Problem :: Across the records below, how many lines include the word "white"? State only the number.

Extracted data ::
*** Block opens ***

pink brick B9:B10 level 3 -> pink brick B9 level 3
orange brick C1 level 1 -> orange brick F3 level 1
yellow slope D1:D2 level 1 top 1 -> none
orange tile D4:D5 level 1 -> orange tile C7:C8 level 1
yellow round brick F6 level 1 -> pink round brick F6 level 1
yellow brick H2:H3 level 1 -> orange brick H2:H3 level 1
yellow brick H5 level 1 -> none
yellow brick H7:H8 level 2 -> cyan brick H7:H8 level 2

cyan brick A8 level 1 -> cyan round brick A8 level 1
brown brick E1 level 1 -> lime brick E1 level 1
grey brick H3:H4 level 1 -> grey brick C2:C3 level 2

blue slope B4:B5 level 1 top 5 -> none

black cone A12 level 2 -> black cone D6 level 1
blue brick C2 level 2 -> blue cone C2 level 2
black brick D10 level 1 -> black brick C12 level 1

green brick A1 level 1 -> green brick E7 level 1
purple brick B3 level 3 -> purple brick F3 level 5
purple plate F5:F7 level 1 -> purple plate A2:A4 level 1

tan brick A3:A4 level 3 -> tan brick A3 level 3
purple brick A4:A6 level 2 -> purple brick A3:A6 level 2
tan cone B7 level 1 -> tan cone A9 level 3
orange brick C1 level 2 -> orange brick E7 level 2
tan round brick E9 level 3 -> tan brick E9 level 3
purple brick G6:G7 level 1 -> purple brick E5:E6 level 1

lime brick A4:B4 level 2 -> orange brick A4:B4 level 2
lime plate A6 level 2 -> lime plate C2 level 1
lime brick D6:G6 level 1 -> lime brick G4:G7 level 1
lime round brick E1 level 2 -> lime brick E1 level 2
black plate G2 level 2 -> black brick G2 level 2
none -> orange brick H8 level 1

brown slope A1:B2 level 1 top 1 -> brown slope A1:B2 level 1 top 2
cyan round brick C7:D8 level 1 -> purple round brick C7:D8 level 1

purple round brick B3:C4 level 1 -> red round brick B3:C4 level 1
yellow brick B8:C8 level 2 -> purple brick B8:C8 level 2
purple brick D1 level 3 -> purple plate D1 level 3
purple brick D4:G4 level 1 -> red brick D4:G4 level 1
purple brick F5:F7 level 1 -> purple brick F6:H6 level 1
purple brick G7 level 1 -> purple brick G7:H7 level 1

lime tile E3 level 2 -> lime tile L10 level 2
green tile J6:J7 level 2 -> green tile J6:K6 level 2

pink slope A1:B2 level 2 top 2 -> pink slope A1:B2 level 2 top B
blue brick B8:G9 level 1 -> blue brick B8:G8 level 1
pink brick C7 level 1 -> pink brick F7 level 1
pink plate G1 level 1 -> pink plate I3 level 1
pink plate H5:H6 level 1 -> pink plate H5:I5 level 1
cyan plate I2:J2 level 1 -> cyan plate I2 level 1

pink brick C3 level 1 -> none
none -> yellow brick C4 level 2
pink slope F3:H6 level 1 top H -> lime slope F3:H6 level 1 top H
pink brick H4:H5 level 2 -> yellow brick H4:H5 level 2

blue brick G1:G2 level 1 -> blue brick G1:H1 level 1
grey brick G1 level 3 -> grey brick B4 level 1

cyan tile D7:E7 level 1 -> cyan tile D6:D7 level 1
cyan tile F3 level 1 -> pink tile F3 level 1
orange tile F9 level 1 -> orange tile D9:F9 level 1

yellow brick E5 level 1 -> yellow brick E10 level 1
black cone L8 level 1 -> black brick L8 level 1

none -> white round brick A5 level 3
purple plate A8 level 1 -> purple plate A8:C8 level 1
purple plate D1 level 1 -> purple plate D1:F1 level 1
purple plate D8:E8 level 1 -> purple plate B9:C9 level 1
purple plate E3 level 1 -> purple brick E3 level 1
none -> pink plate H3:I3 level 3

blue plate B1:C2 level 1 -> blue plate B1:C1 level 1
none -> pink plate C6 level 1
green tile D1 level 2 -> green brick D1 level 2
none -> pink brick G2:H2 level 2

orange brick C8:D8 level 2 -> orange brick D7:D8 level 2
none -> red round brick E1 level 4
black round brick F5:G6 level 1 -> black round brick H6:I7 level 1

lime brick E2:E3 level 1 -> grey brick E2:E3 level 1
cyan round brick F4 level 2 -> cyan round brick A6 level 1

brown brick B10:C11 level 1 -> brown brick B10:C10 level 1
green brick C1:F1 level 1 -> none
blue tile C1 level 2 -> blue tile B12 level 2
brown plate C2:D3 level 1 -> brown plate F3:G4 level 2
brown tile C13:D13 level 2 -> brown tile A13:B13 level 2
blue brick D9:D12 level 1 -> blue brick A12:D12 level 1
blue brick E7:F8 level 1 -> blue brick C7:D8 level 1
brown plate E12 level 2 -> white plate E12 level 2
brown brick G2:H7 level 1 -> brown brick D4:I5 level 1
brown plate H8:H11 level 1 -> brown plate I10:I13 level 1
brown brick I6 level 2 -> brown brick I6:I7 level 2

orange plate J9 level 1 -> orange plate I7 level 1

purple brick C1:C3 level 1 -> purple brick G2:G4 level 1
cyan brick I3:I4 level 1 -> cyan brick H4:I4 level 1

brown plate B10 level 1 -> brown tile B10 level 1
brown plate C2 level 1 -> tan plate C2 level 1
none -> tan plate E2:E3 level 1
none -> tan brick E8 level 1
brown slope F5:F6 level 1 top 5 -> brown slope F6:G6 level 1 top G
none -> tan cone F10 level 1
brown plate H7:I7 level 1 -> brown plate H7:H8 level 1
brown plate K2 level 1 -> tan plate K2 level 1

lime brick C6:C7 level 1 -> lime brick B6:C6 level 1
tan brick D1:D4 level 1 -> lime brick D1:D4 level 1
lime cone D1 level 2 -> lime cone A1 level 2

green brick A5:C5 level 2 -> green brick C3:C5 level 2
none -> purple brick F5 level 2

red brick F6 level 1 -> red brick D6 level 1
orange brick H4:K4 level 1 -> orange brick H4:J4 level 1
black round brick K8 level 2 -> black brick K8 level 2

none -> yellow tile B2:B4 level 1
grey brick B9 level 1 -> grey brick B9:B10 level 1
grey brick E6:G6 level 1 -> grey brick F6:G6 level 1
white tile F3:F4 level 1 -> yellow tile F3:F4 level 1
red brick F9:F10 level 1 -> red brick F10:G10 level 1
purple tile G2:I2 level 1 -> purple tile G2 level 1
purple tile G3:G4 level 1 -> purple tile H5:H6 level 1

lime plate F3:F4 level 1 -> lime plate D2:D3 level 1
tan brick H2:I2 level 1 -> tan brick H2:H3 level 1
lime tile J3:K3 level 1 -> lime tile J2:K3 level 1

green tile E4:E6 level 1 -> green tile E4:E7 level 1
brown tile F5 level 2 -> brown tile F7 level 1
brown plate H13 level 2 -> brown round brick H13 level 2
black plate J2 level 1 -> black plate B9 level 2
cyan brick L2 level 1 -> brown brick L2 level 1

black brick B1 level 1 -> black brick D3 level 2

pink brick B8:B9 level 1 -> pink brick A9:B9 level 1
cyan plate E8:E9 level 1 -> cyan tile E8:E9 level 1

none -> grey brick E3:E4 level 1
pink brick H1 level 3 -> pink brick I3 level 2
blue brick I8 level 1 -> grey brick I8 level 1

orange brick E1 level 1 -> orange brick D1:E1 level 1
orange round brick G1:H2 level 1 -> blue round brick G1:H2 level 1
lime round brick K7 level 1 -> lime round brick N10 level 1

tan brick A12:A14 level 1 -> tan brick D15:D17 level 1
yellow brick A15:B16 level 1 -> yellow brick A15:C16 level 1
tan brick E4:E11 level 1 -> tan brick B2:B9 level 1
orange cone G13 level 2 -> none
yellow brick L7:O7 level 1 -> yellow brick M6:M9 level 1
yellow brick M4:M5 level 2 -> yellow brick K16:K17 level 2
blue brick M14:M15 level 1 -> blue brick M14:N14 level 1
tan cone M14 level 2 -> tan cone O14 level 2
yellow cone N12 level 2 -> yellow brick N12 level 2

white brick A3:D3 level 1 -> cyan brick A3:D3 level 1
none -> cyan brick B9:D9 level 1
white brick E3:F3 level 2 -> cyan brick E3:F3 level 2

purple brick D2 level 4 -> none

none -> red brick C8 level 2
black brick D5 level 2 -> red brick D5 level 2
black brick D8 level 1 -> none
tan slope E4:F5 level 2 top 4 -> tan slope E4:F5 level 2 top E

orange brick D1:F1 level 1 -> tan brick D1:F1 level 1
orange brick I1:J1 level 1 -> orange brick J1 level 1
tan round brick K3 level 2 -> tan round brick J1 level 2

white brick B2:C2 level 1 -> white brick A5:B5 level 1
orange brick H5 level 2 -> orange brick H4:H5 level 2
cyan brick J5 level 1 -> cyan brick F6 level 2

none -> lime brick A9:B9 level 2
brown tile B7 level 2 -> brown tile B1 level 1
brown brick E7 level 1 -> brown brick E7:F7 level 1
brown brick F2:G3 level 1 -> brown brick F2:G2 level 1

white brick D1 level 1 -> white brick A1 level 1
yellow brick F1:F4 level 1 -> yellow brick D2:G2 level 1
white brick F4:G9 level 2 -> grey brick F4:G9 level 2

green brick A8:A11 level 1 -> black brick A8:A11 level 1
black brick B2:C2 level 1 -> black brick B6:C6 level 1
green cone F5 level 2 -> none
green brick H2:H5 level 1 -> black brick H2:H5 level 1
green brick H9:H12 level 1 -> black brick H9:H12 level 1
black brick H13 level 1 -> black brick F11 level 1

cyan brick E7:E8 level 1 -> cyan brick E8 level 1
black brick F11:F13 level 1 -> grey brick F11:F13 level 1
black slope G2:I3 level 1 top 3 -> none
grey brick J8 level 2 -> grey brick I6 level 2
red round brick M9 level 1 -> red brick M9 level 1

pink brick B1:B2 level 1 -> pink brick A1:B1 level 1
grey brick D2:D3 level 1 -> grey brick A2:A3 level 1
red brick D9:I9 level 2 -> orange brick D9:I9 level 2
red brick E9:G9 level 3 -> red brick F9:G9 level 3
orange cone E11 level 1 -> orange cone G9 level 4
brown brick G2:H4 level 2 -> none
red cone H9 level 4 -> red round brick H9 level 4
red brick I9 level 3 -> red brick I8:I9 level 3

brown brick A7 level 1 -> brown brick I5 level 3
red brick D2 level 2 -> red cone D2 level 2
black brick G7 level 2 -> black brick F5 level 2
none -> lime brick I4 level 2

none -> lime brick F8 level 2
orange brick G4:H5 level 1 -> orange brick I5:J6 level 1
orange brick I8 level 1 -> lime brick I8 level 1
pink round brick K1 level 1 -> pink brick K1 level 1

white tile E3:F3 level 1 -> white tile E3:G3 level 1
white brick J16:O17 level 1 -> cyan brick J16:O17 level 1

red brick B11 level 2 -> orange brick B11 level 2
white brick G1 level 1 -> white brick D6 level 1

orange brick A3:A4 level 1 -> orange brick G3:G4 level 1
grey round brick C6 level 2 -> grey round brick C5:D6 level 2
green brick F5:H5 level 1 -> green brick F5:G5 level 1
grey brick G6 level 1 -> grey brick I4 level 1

*** Block closes ***

Task answer :: 11